(TASK DETAILS):
Copy the records below in full, keeping each word as it is but omitting the pictures.

━━━━

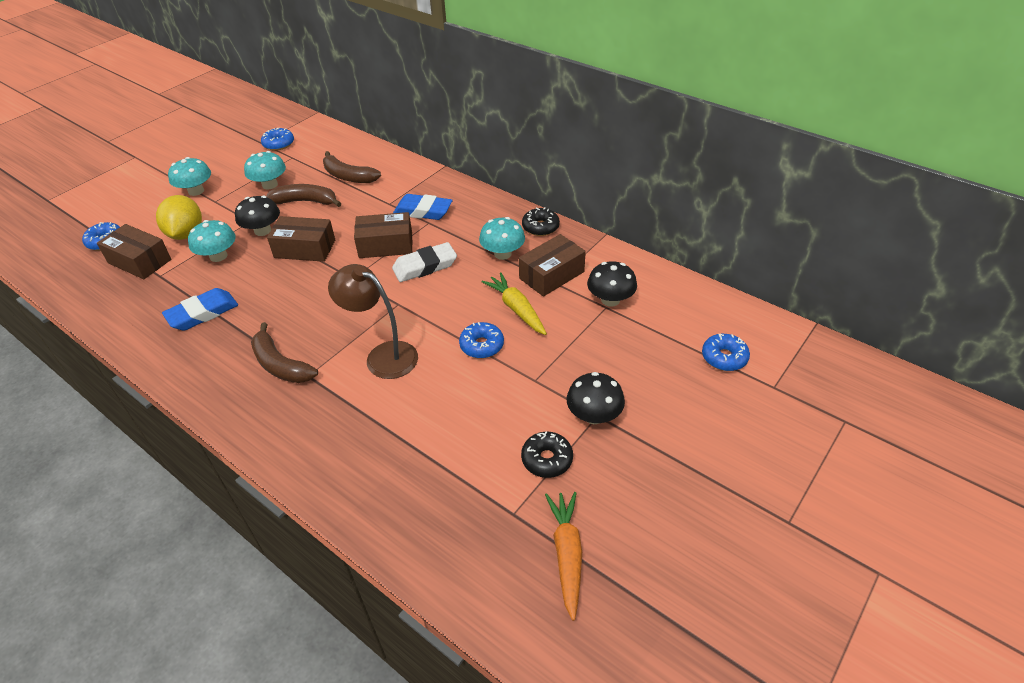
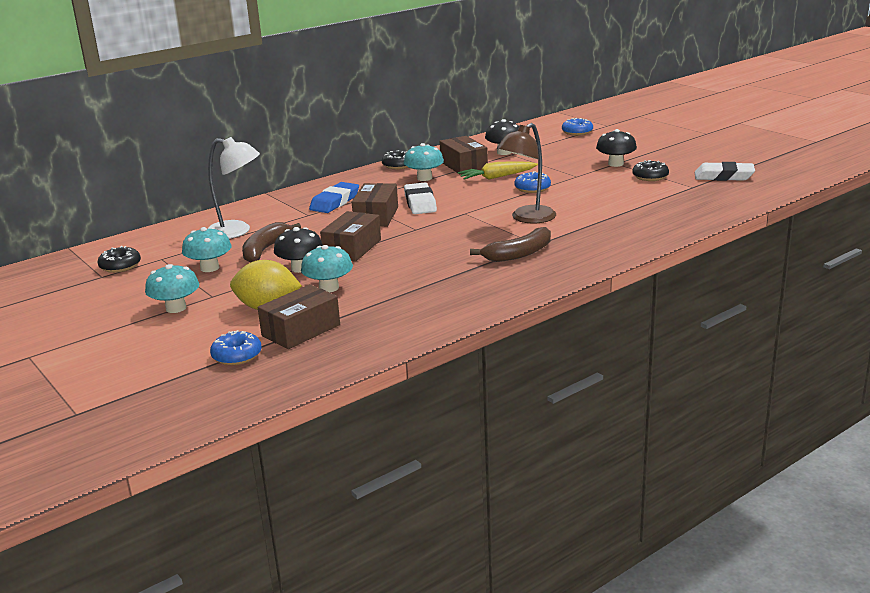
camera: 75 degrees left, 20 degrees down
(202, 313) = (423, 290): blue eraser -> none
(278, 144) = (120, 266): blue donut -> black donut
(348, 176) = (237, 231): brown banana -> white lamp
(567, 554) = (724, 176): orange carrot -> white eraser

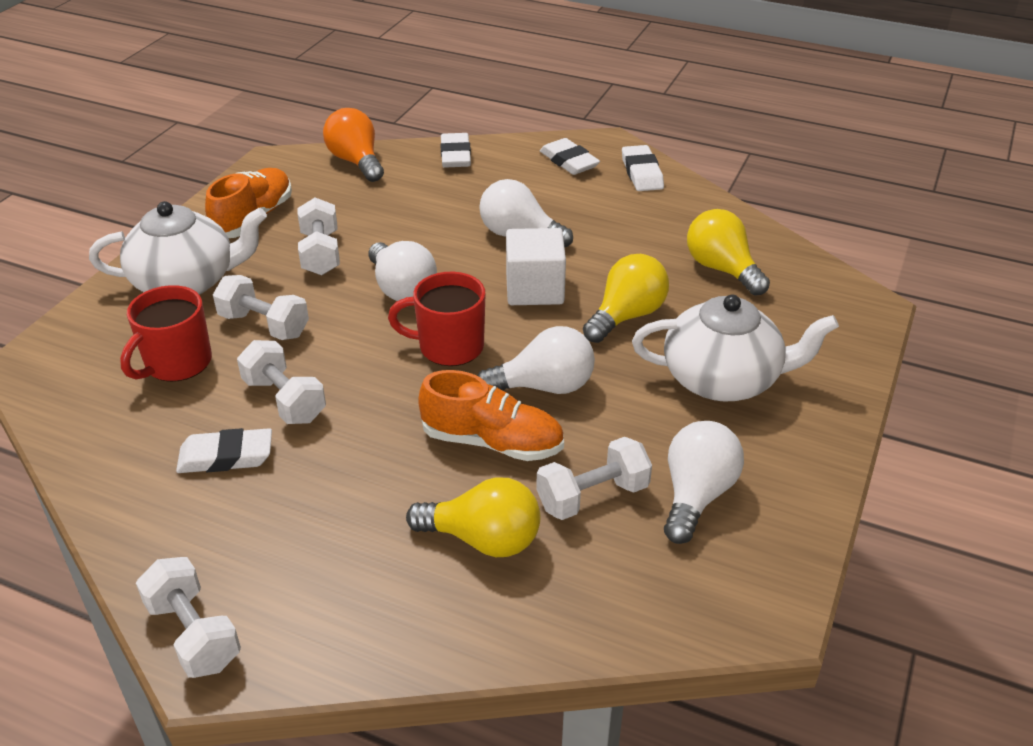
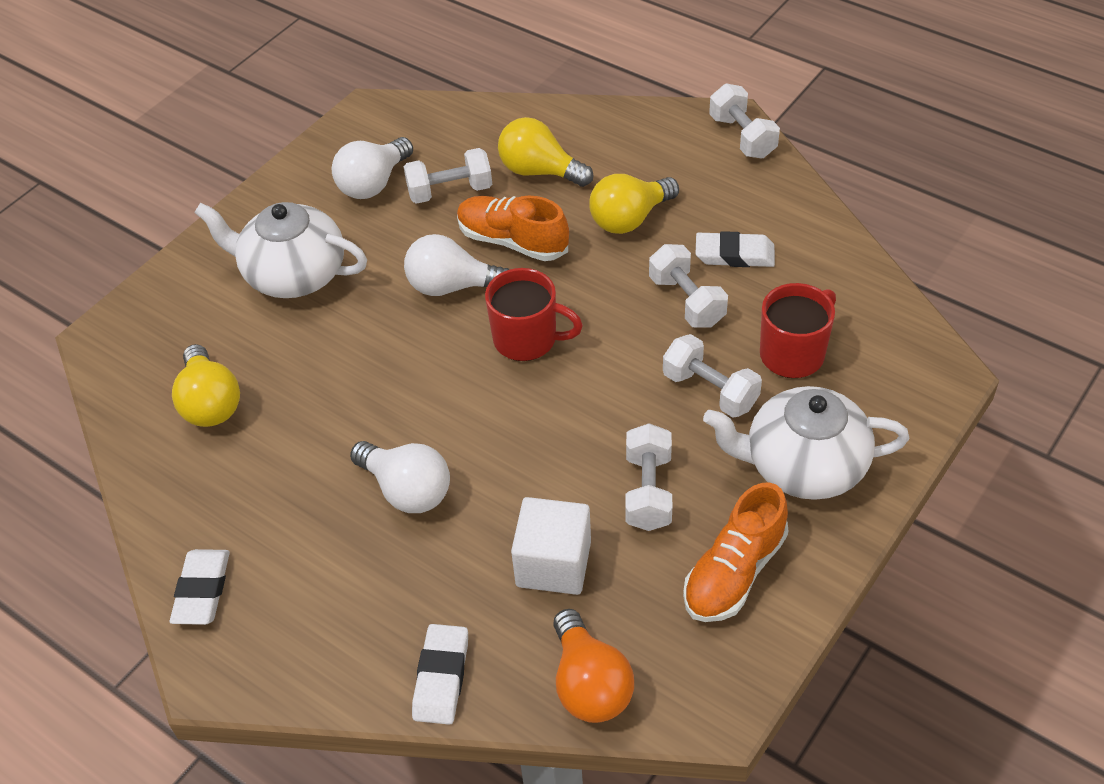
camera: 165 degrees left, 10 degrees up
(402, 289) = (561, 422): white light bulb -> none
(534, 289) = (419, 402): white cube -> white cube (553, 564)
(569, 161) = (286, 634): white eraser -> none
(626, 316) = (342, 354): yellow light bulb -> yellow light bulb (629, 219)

━━━━

(SOLUTION):
camera: 75 degrees left, 20 degrees down
(202, 313) = (423, 290): blue eraser -> none
(278, 144) = (120, 266): blue donut -> black donut
(348, 176) = (237, 231): brown banana -> white lamp
(567, 554) = (724, 176): orange carrot -> white eraser

camera: 165 degrees left, 10 degrees up
(402, 289) = (561, 422): white light bulb -> none
(534, 289) = (419, 402): white cube -> white cube (553, 564)
(569, 161) = (286, 634): white eraser -> none
(626, 316) = (342, 354): yellow light bulb -> yellow light bulb (629, 219)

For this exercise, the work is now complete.